* _Required work_: The entries below hold a line with "camera: 60 degrees right, 5 degrees up" and a line with "(473, 482) = (220, 293): white". Return those lines and all that lie between them, exactly and only.

* _Information_:

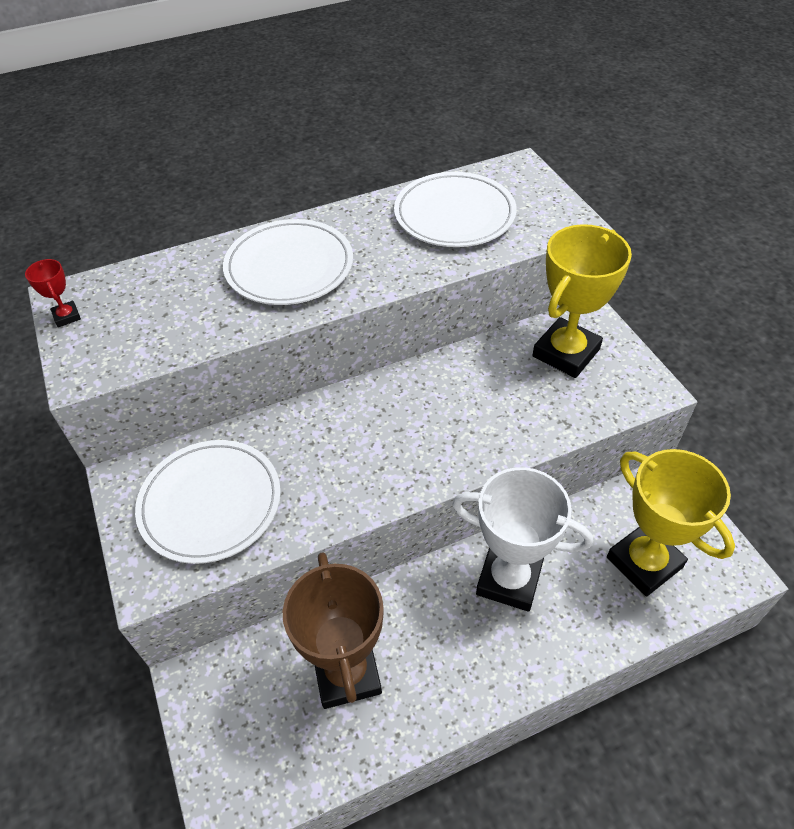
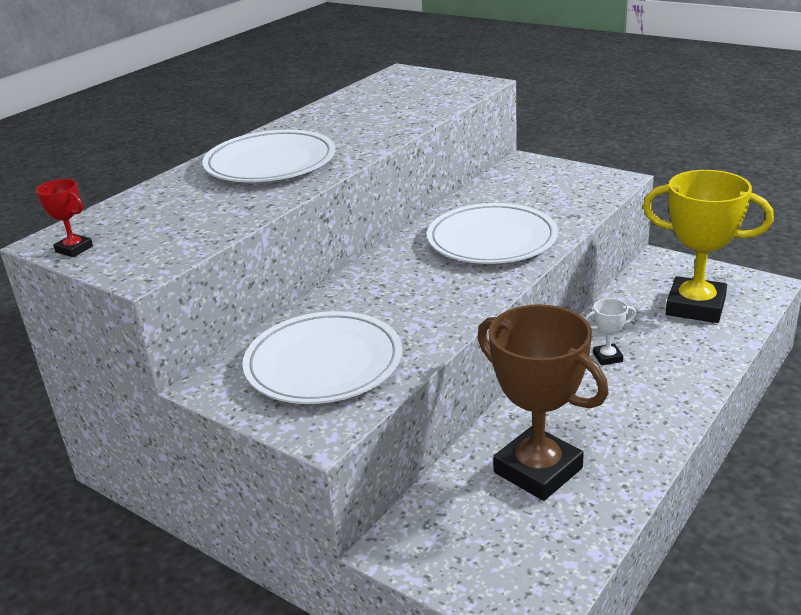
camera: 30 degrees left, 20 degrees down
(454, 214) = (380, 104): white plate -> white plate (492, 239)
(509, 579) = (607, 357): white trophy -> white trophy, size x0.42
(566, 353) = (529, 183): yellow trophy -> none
...
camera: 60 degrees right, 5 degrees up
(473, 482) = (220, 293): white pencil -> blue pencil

* _Output of the task_:
camera: 60 degrees right, 5 degrees up
(473, 482) = (220, 293): white pencil -> blue pencil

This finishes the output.